** Opening DATA SUPPLIED block **

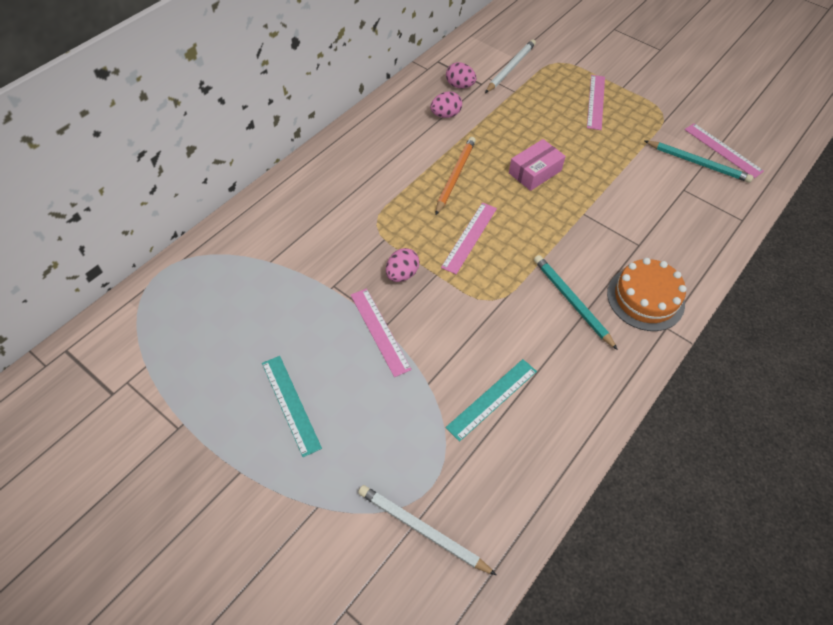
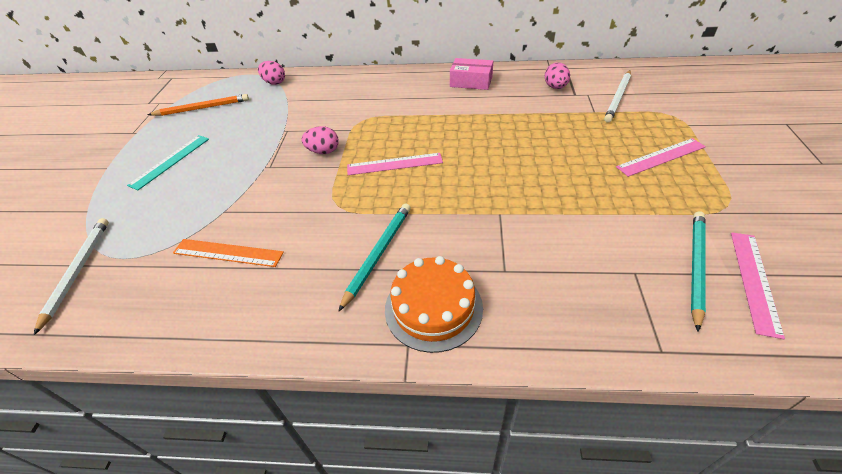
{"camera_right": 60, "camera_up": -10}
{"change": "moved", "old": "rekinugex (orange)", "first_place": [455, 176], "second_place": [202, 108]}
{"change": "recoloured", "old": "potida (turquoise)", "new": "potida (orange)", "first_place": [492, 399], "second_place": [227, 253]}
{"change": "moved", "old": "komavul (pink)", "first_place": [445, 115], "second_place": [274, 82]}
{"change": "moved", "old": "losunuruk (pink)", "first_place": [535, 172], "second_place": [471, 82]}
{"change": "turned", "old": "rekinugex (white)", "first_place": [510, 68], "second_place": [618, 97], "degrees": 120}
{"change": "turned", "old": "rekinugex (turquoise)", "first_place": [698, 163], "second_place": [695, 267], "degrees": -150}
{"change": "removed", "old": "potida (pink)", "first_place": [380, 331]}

** Closing DATA SUPPLIED block **

- [EXERCISE]: In the entries above, count every line containing the word "rekinugex". Write only the total.

- [SOLUTION TO THIS EXERCISE]: 3